▸ **Dataset extract**
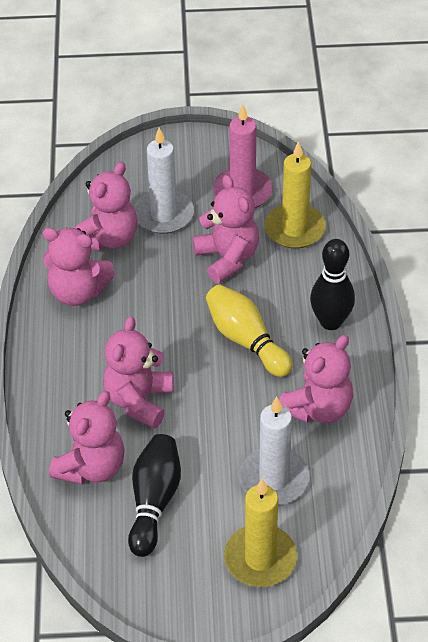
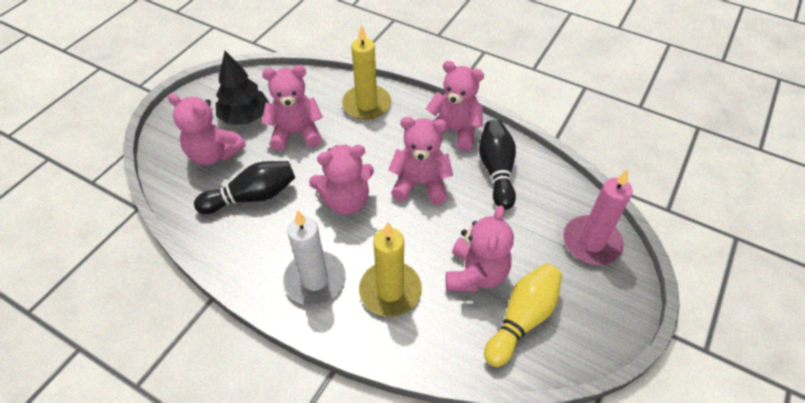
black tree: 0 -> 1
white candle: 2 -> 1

...

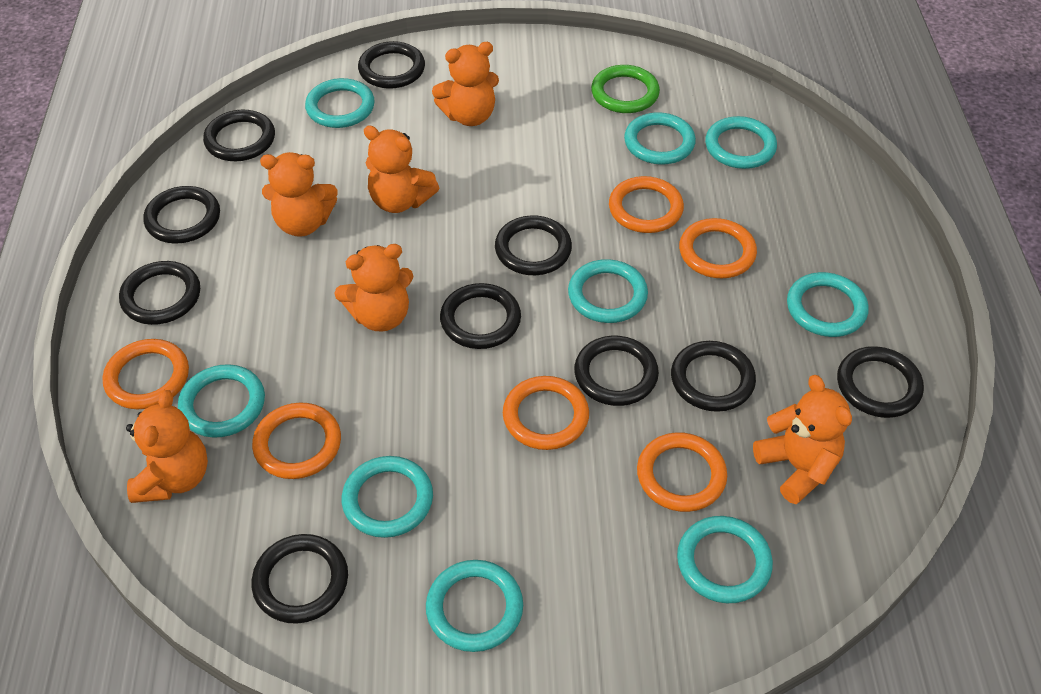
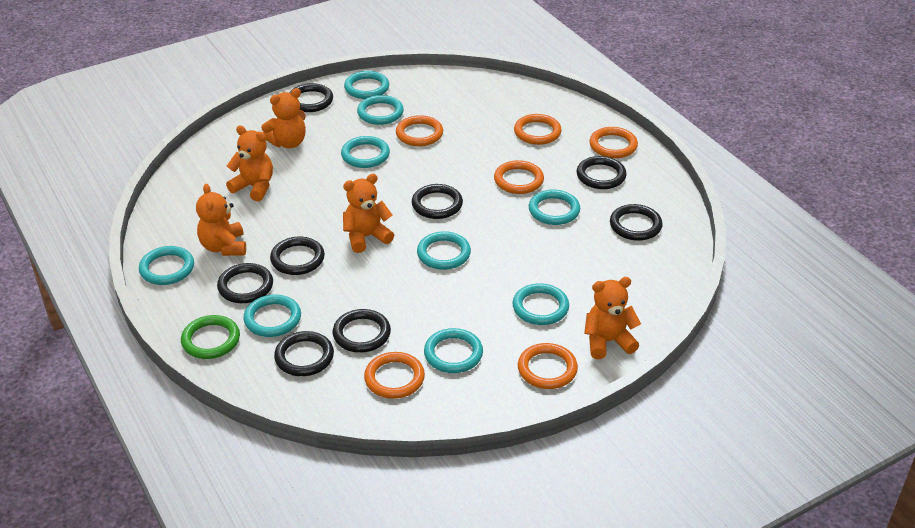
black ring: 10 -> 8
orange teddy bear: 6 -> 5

---

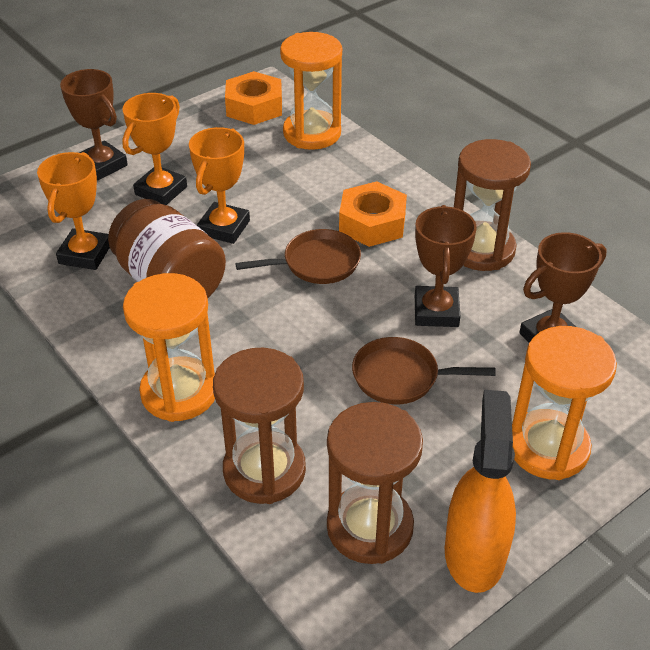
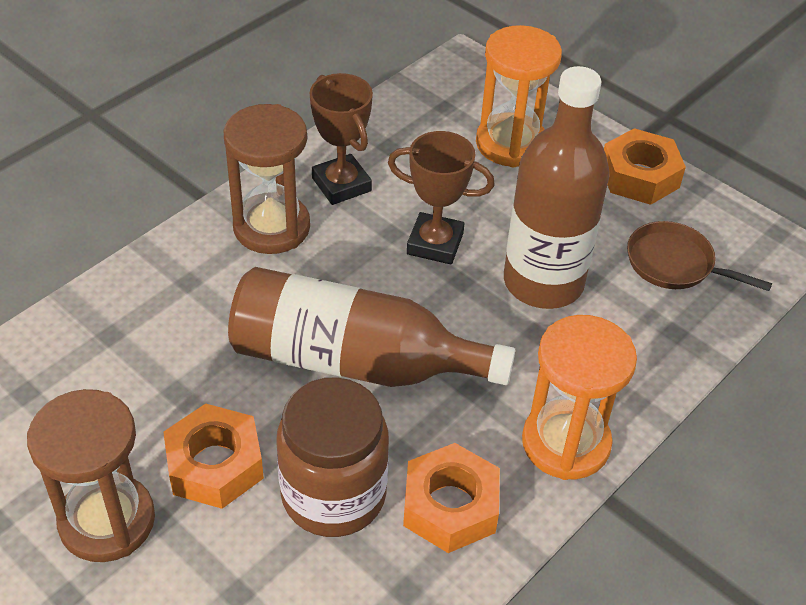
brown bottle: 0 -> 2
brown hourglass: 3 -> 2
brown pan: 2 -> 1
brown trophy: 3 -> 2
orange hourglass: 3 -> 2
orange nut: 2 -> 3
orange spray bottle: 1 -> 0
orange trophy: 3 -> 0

▸ **Work item**
The required answer is the exact run of lines above starting at the line with "brown bottle: 0 -> 2" and ending at the line with "orange trophy: 3 -> 0", with both ends present.

▸ **Answer to this problem**
brown bottle: 0 -> 2
brown hourglass: 3 -> 2
brown pan: 2 -> 1
brown trophy: 3 -> 2
orange hourglass: 3 -> 2
orange nut: 2 -> 3
orange spray bottle: 1 -> 0
orange trophy: 3 -> 0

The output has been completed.